┌────────

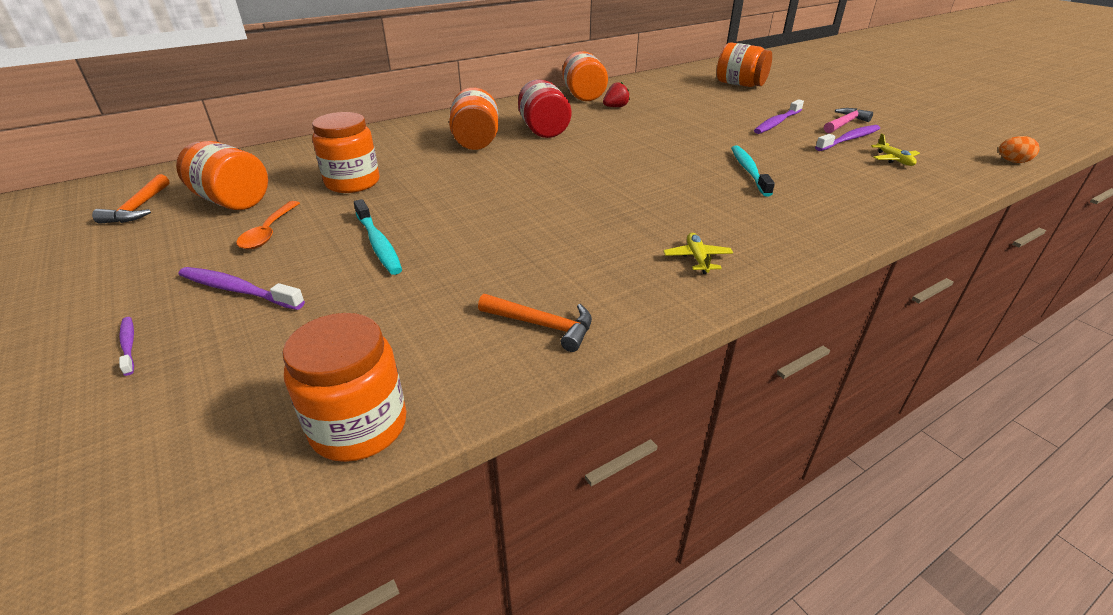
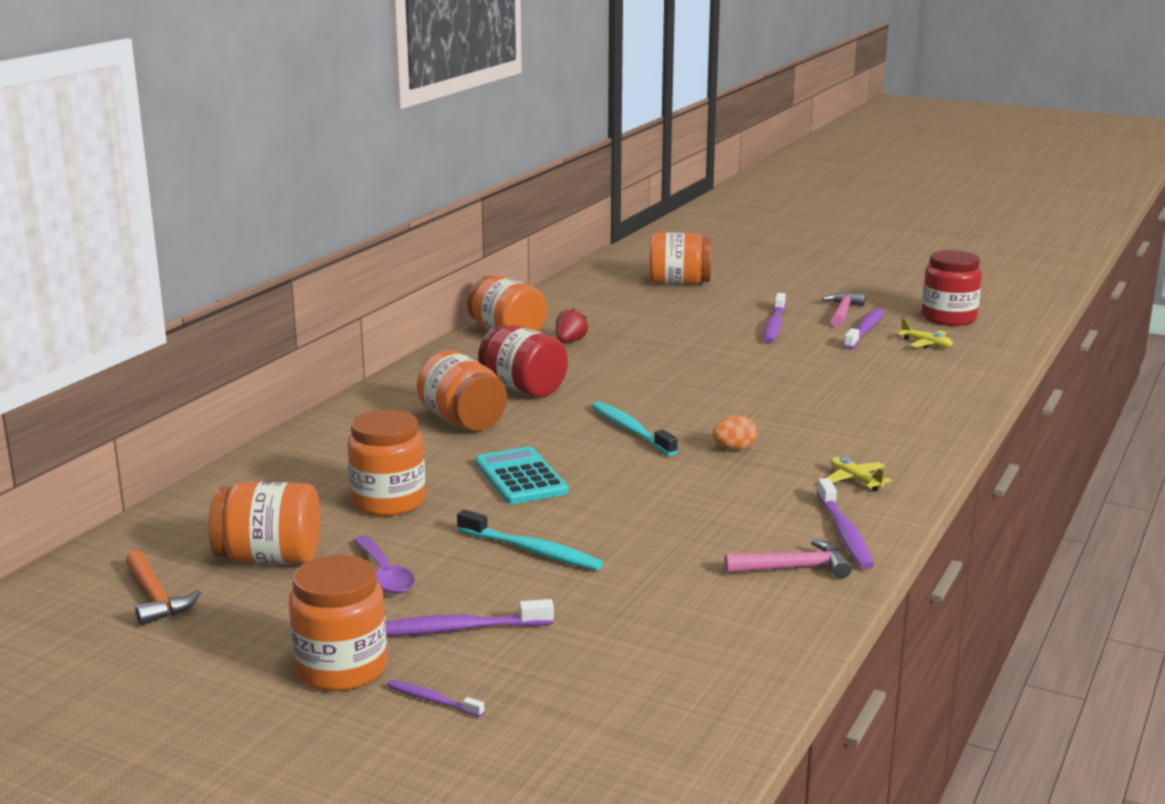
camera: 30 degrees left, 15 degrees down
(269, 232) = (385, 574): orange spoon -> purple spoon
(359, 426) = (750, 675): orange jar -> orange jar (341, 669)
(453, 188) = (520, 477): none -> turquoise calculator
(542, 325) = (793, 568): orange hammer -> pink hammer
(628, 306) = (844, 533): none -> purple toothbrush
(749, 171) = (806, 386): turquoise toothbrush -> turquoise toothbrush (630, 430)
(937, 144) = (948, 318): none -> red jar
(1012, 162) = (1026, 324): orange egg -> orange egg (734, 449)

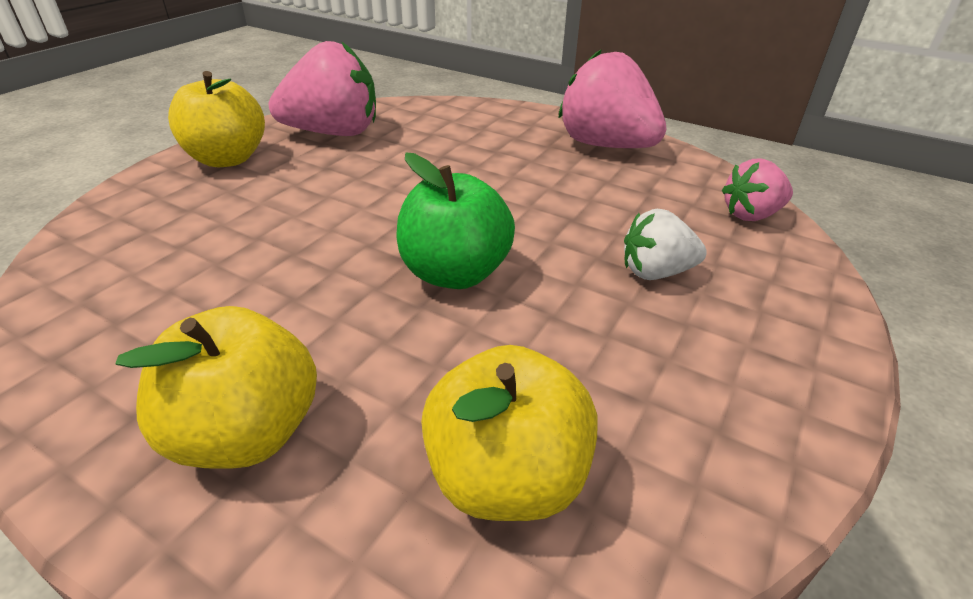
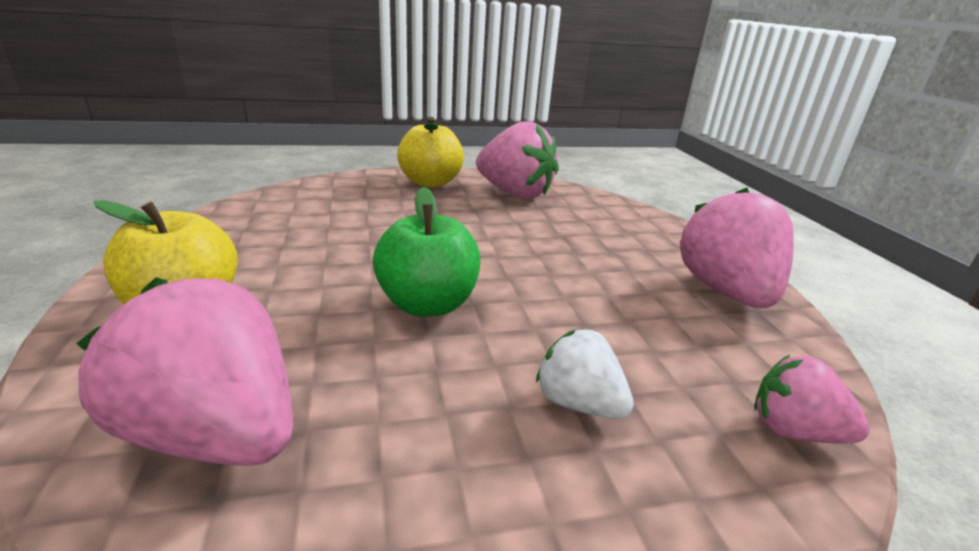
camera: 45 degrees right, 10 degrees down
(506, 477) = (216, 433): yellow apple -> pink strawberry

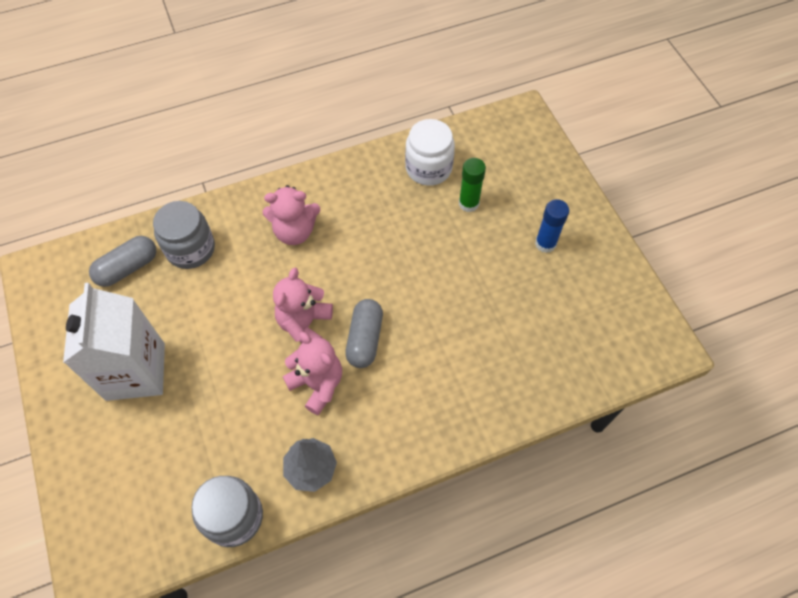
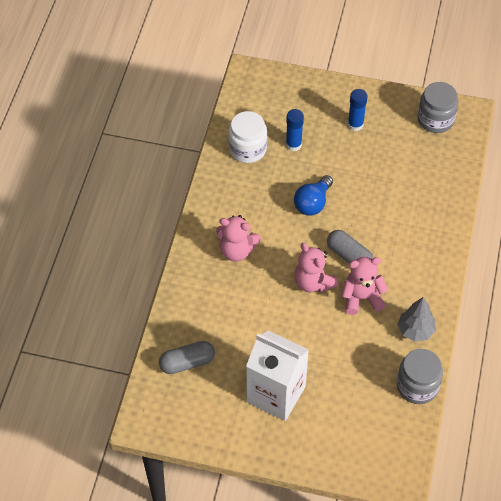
camera: 55 degrees left, 5 degrees down
(127, 268) = (187, 362): grey capsule -> grey capsule turned 75 degrees clockwise
(190, 249) = (201, 317): grey jar -> grey jar (435, 119)
(295, 231) = (237, 250): pink teddy bear -> pink teddy bear turned 75 degrees clockwise
(407, 264) = (312, 203): none -> blue light bulb
(468, 203) = (293, 144): green glue stick -> blue glue stick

└────────

Each line in the listing that contains "purple" should be returned.

(269, 232) = (385, 574): orange spoon -> purple spoon
(628, 306) = (844, 533): none -> purple toothbrush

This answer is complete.